● **Problem statement**
Transcribe the listing below in full, keeping every line exactly as it is.

● **Exercise input**
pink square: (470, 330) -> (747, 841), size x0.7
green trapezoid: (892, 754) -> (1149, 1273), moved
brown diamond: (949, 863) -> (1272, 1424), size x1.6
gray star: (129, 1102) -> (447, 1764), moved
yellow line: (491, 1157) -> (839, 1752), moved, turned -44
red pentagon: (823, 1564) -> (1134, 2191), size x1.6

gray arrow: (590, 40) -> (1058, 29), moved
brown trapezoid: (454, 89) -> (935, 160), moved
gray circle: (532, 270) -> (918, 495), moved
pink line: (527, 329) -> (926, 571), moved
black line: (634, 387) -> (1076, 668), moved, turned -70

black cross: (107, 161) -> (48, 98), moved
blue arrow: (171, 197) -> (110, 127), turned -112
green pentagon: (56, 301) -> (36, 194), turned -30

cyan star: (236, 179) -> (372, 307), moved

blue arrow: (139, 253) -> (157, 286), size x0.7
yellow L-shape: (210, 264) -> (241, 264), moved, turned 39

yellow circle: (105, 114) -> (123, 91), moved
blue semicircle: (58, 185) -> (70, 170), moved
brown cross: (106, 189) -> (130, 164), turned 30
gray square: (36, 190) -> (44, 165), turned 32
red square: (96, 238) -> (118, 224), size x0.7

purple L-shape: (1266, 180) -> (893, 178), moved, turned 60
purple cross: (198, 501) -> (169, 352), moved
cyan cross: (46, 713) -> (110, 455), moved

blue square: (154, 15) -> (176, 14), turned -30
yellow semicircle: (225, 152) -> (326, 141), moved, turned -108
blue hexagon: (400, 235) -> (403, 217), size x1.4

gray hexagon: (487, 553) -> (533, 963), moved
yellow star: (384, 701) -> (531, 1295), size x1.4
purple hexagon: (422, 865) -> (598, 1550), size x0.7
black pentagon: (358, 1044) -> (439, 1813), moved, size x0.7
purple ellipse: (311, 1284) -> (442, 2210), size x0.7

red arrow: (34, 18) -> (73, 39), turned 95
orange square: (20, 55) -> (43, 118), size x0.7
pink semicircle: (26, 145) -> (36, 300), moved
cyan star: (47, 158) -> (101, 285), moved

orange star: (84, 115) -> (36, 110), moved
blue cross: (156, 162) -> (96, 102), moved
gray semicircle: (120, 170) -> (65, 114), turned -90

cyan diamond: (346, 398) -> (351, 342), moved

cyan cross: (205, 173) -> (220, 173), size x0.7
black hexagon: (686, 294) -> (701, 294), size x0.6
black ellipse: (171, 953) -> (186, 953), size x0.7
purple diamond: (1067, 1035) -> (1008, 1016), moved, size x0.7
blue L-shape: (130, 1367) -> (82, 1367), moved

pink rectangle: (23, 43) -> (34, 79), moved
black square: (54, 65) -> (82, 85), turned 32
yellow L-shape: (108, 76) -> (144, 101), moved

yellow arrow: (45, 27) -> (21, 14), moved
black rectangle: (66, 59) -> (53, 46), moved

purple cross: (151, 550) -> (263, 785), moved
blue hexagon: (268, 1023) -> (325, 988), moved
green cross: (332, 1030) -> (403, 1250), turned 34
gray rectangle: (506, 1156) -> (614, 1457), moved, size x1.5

● **Your solution**
pink square: (470, 330) -> (747, 841), size x0.7
green trapezoid: (892, 754) -> (1149, 1273), moved
brown diamond: (949, 863) -> (1272, 1424), size x1.6
gray star: (129, 1102) -> (447, 1764), moved
yellow line: (491, 1157) -> (839, 1752), moved, turned -44
red pentagon: (823, 1564) -> (1134, 2191), size x1.6

gray arrow: (590, 40) -> (1058, 29), moved
brown trapezoid: (454, 89) -> (935, 160), moved
gray circle: (532, 270) -> (918, 495), moved
pink line: (527, 329) -> (926, 571), moved
black line: (634, 387) -> (1076, 668), moved, turned -70

black cross: (107, 161) -> (48, 98), moved
blue arrow: (171, 197) -> (110, 127), turned -112
green pentagon: (56, 301) -> (36, 194), turned -30

cyan star: (236, 179) -> (372, 307), moved

blue arrow: (139, 253) -> (157, 286), size x0.7
yellow L-shape: (210, 264) -> (241, 264), moved, turned 39

yellow circle: (105, 114) -> (123, 91), moved
blue semicircle: (58, 185) -> (70, 170), moved
brown cross: (106, 189) -> (130, 164), turned 30
gray square: (36, 190) -> (44, 165), turned 32
red square: (96, 238) -> (118, 224), size x0.7

purple L-shape: (1266, 180) -> (893, 178), moved, turned 60
purple cross: (198, 501) -> (169, 352), moved
cyan cross: (46, 713) -> (110, 455), moved

blue square: (154, 15) -> (176, 14), turned -30
yellow semicircle: (225, 152) -> (326, 141), moved, turned -108
blue hexagon: (400, 235) -> (403, 217), size x1.4

gray hexagon: (487, 553) -> (533, 963), moved
yellow star: (384, 701) -> (531, 1295), size x1.4
purple hexagon: (422, 865) -> (598, 1550), size x0.7
black pentagon: (358, 1044) -> (439, 1813), moved, size x0.7
purple ellipse: (311, 1284) -> (442, 2210), size x0.7

red arrow: (34, 18) -> (73, 39), turned 95
orange square: (20, 55) -> (43, 118), size x0.7
pink semicircle: (26, 145) -> (36, 300), moved
cyan star: (47, 158) -> (101, 285), moved

orange star: (84, 115) -> (36, 110), moved
blue cross: (156, 162) -> (96, 102), moved
gray semicircle: (120, 170) -> (65, 114), turned -90

cyan diamond: (346, 398) -> (351, 342), moved

cyan cross: (205, 173) -> (220, 173), size x0.7
black hexagon: (686, 294) -> (701, 294), size x0.6
black ellipse: (171, 953) -> (186, 953), size x0.7
purple diamond: (1067, 1035) -> (1008, 1016), moved, size x0.7
blue L-shape: (130, 1367) -> (82, 1367), moved

pink rectangle: (23, 43) -> (34, 79), moved
black square: (54, 65) -> (82, 85), turned 32
yellow L-shape: (108, 76) -> (144, 101), moved

yellow arrow: (45, 27) -> (21, 14), moved
black rectangle: (66, 59) -> (53, 46), moved

purple cross: (151, 550) -> (263, 785), moved
blue hexagon: (268, 1023) -> (325, 988), moved
green cross: (332, 1030) -> (403, 1250), turned 34
gray rectangle: (506, 1156) -> (614, 1457), moved, size x1.5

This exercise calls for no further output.